(Scene change data)
········

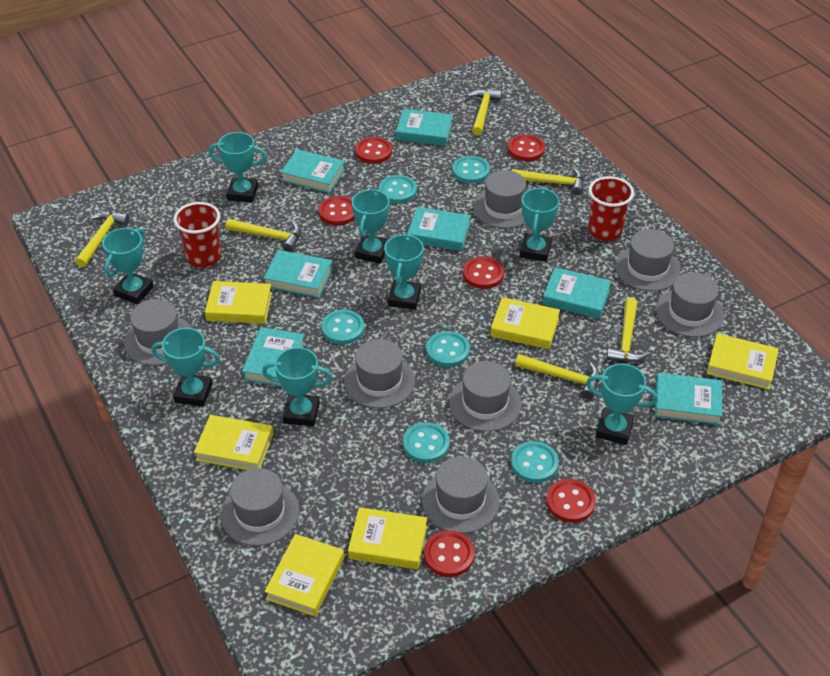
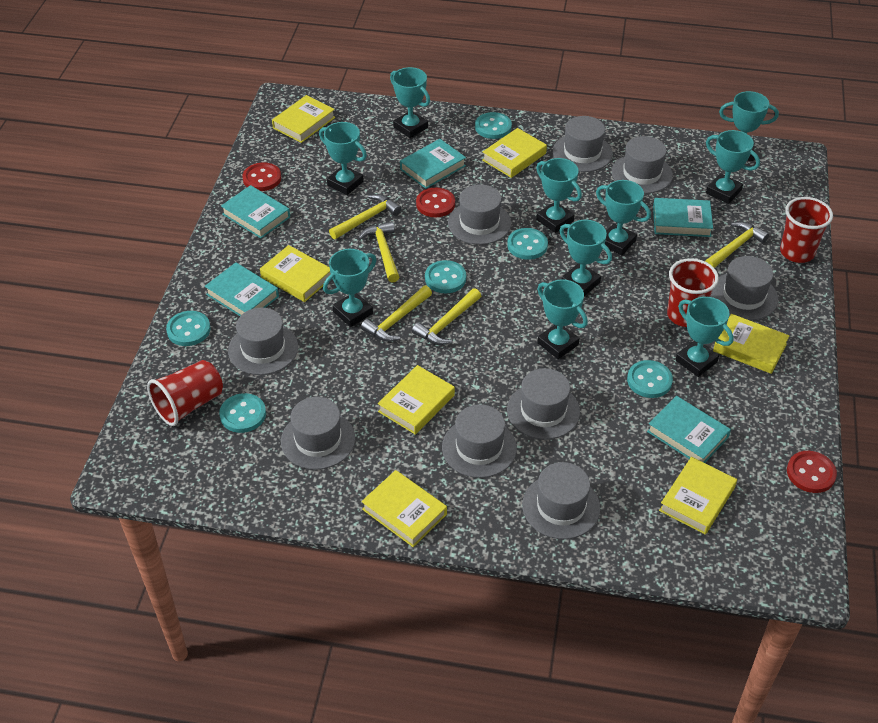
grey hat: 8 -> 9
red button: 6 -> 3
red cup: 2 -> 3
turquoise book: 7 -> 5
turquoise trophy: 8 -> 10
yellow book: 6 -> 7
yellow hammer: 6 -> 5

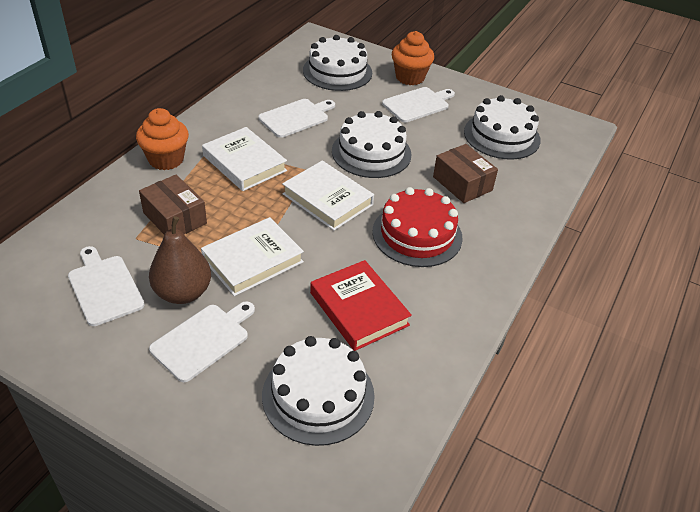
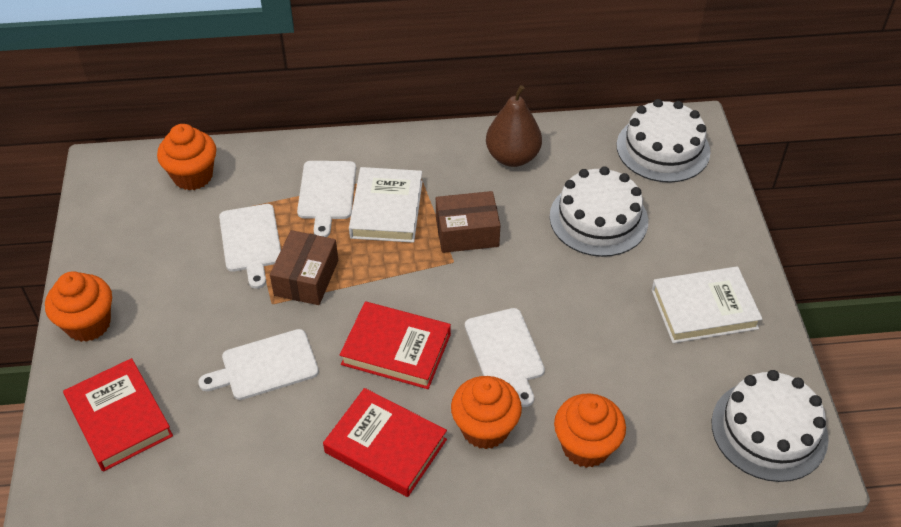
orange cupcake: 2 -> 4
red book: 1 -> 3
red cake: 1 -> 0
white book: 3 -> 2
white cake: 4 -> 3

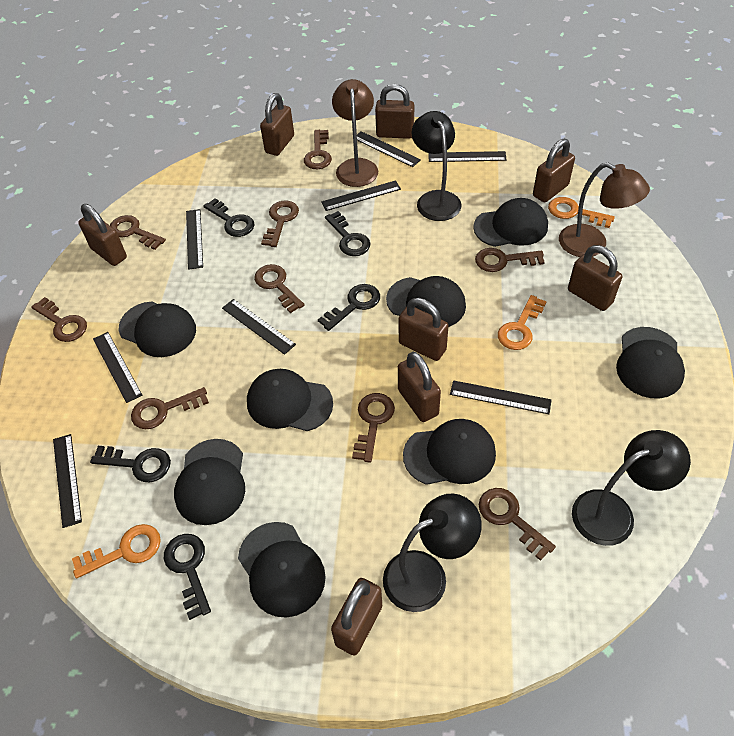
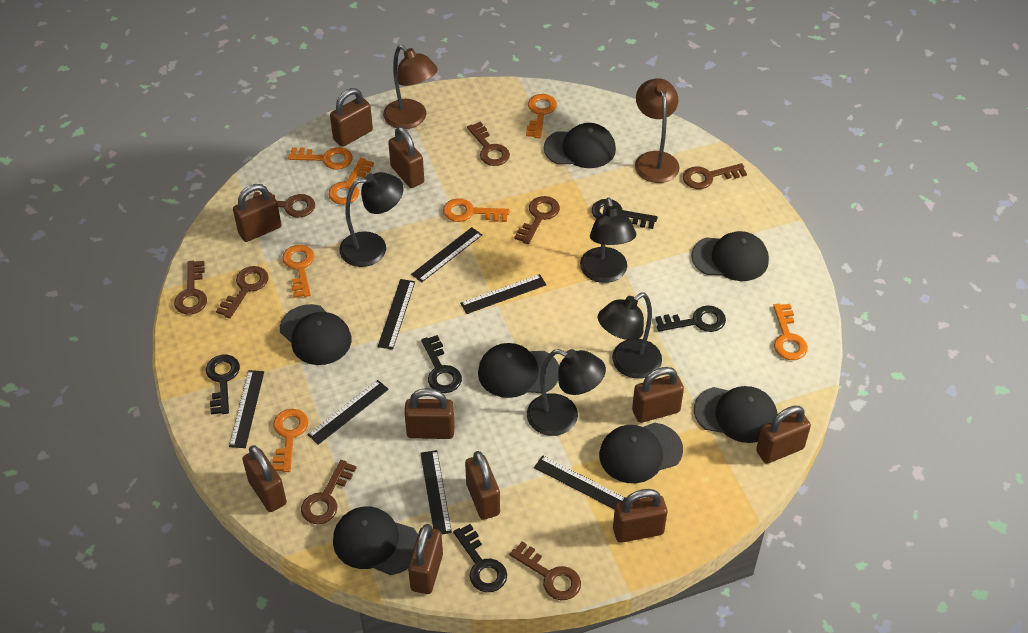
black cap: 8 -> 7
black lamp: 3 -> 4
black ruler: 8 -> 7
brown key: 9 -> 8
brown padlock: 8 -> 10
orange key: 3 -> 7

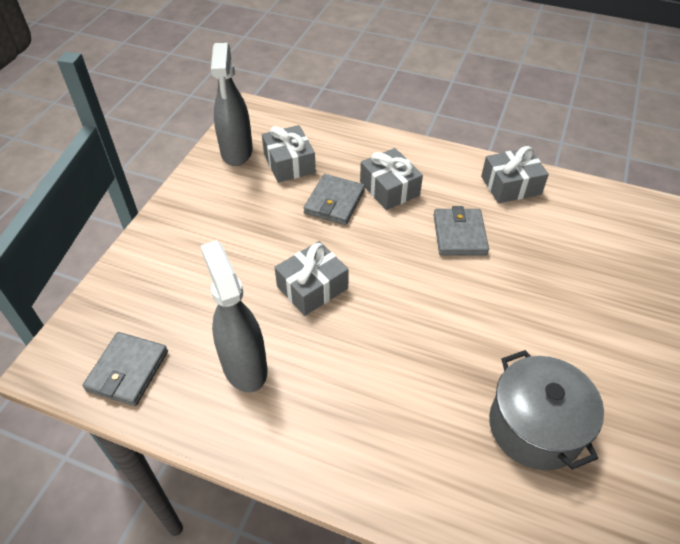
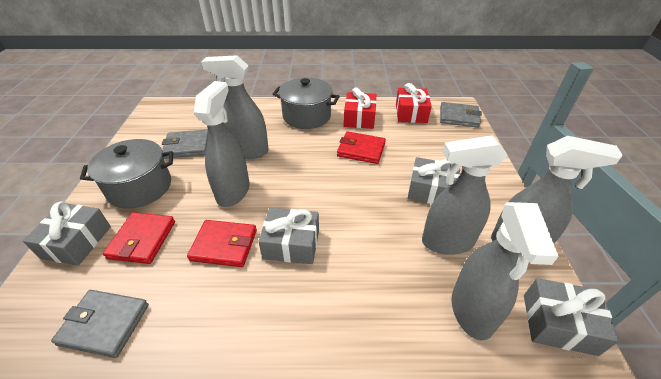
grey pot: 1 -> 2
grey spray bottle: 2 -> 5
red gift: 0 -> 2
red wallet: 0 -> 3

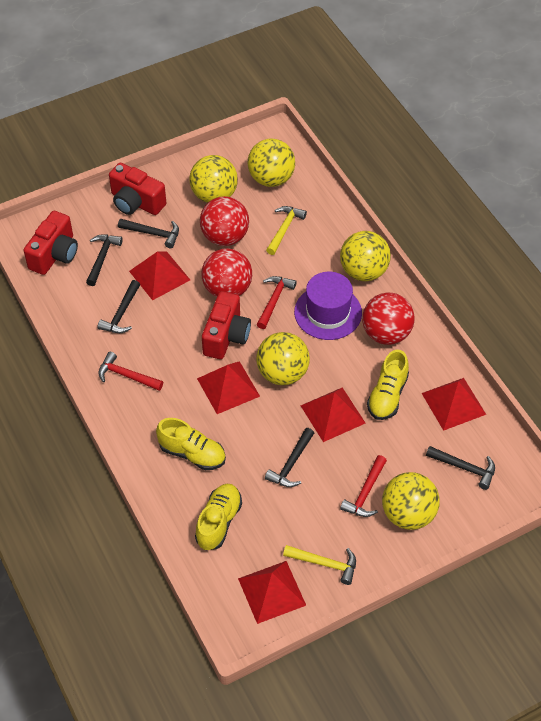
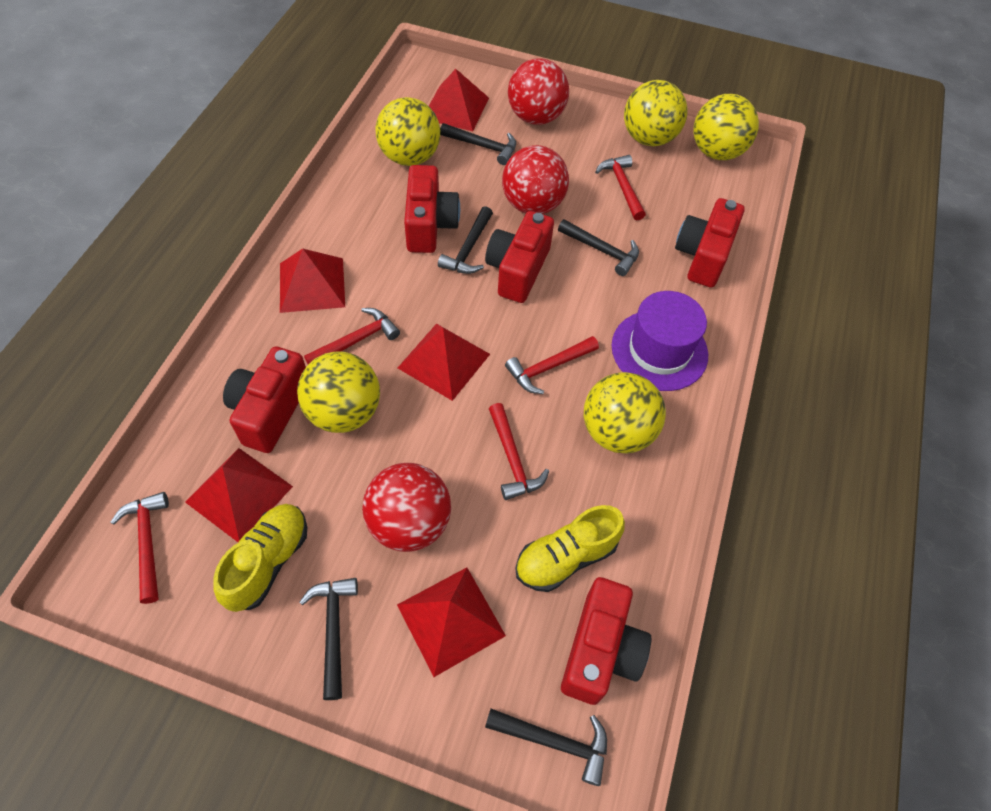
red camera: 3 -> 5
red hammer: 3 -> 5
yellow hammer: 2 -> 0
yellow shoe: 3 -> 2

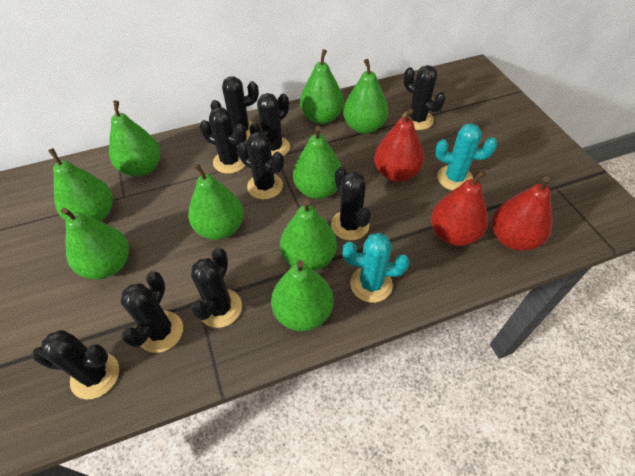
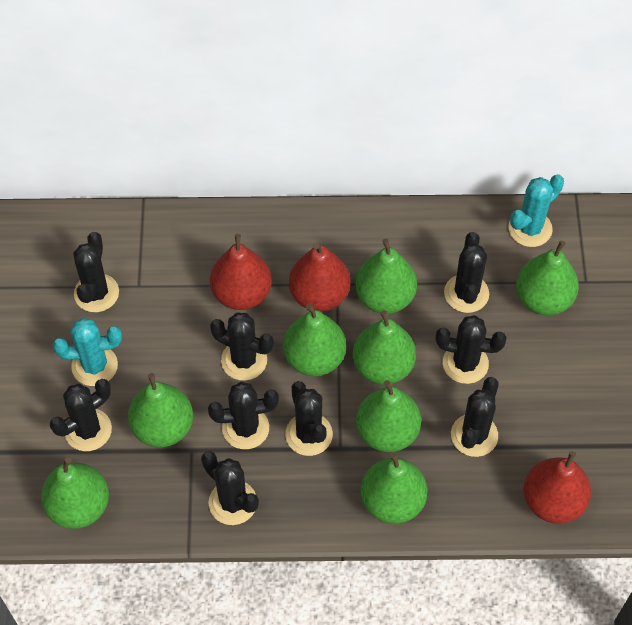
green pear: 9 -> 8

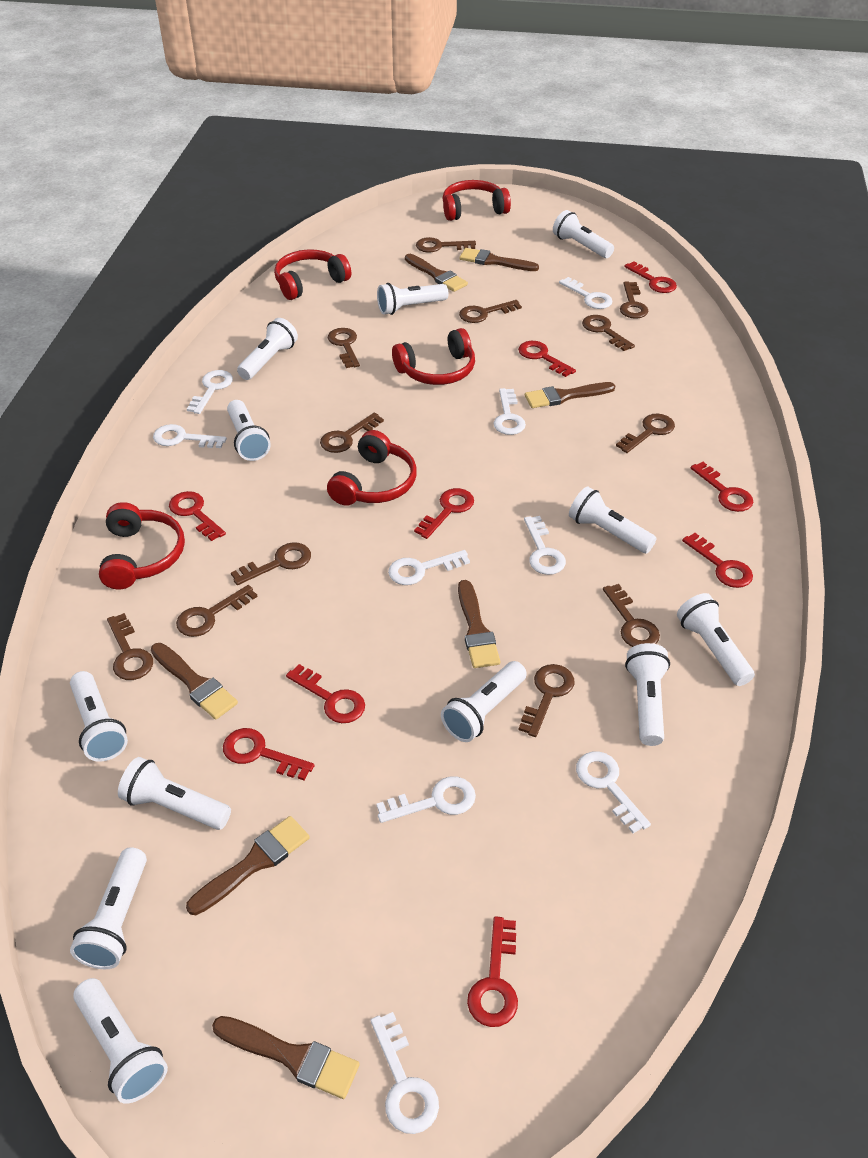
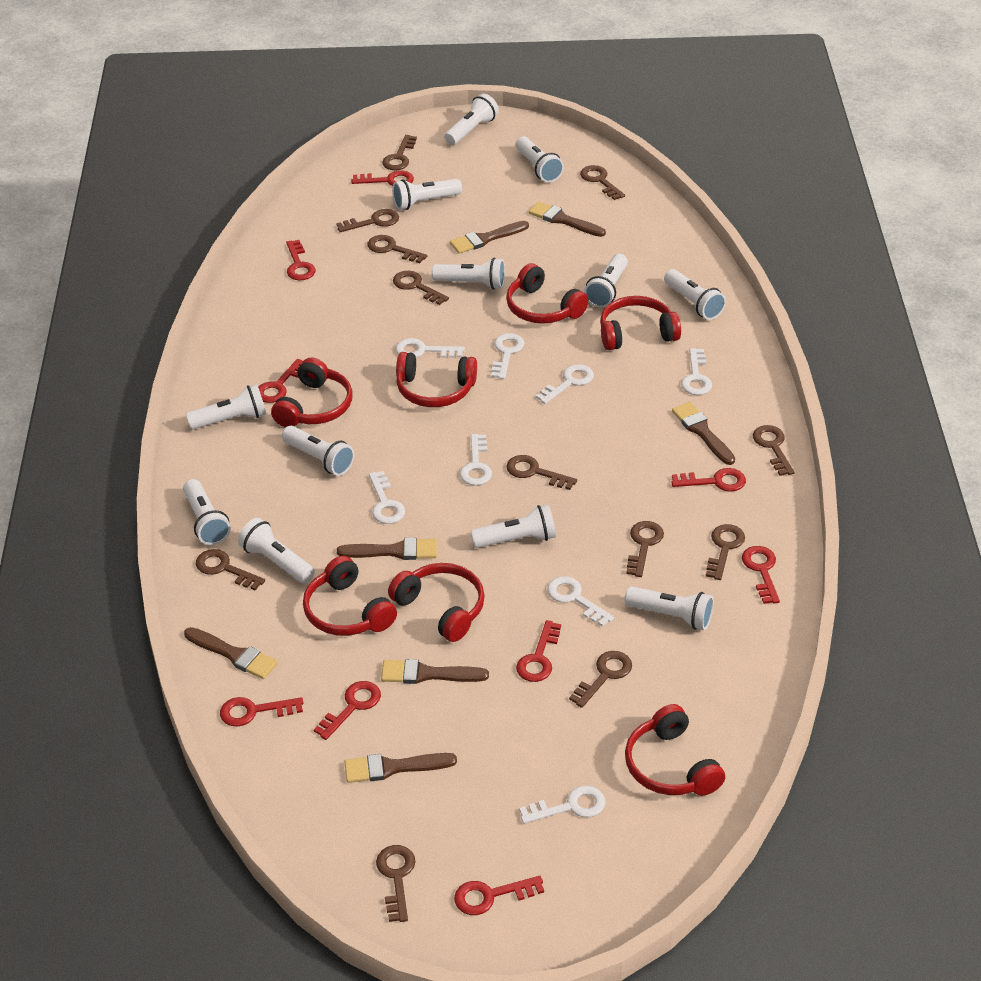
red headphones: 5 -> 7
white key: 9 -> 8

········

* Activity *
When you copy the entries, keep every word exactly as it stands and drop any pictures.

* Answer box *
grey hat: 8 -> 9
red button: 6 -> 3
red cup: 2 -> 3
turquoise book: 7 -> 5
turquoise trophy: 8 -> 10
yellow book: 6 -> 7
yellow hammer: 6 -> 5

orange cupcake: 2 -> 4
red book: 1 -> 3
red cake: 1 -> 0
white book: 3 -> 2
white cake: 4 -> 3

black cap: 8 -> 7
black lamp: 3 -> 4
black ruler: 8 -> 7
brown key: 9 -> 8
brown padlock: 8 -> 10
orange key: 3 -> 7

grey pot: 1 -> 2
grey spray bottle: 2 -> 5
red gift: 0 -> 2
red wallet: 0 -> 3

red camera: 3 -> 5
red hammer: 3 -> 5
yellow hammer: 2 -> 0
yellow shoe: 3 -> 2

green pear: 9 -> 8

red headphones: 5 -> 7
white key: 9 -> 8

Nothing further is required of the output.